#### TASK TO CARRY OUT
Filter the records for lines holding the string "orange".

#### Object transformation records
========================================
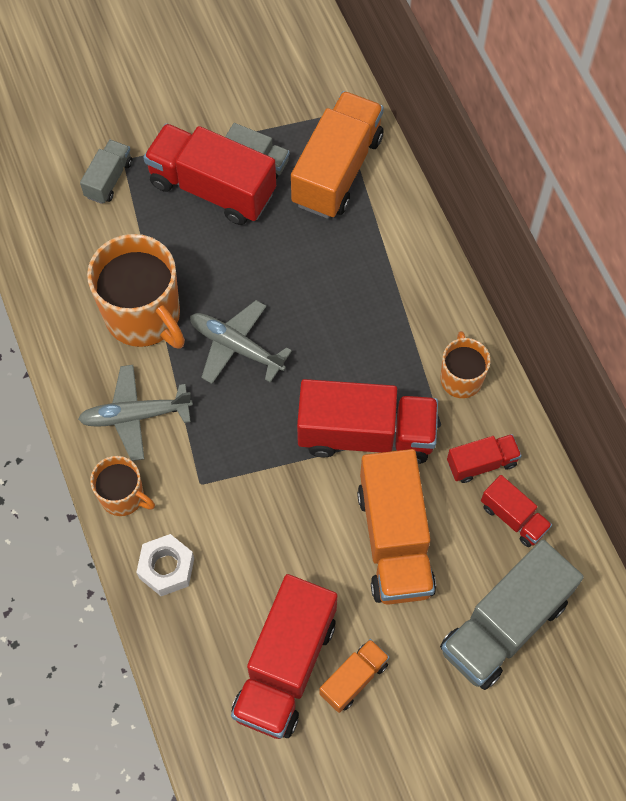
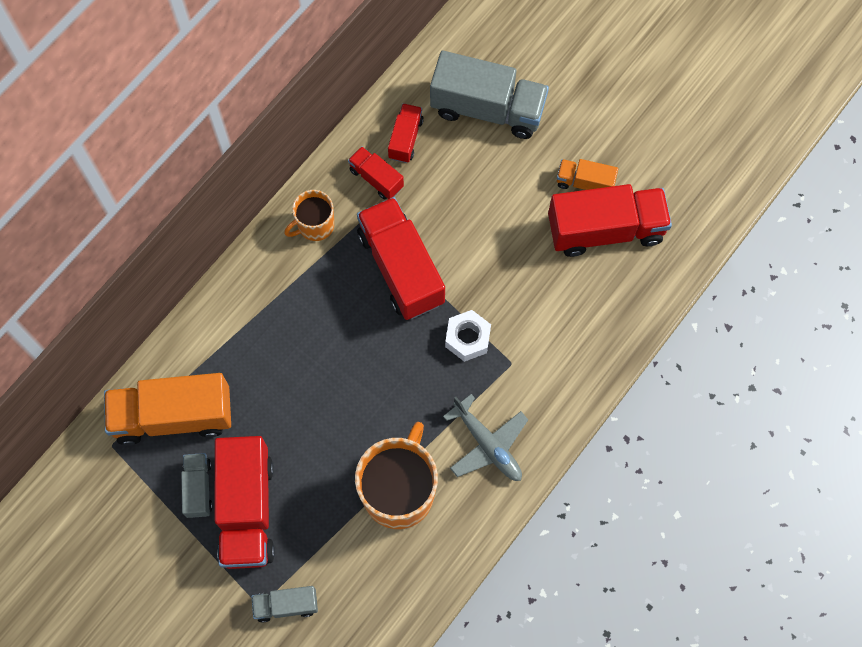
camera: 120 degrees left, 5 degrees up
(123, 496) = (556, 413): orange mug -> none
(166, 568) = (589, 348): white nut -> white nut (467, 338)
(236, 347) = (384, 402): grey plane -> none
(394, 540) = (471, 207): orange truck -> none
========================================
#### OUTPUT BELOW
(123, 496) = (556, 413): orange mug -> none
(394, 540) = (471, 207): orange truck -> none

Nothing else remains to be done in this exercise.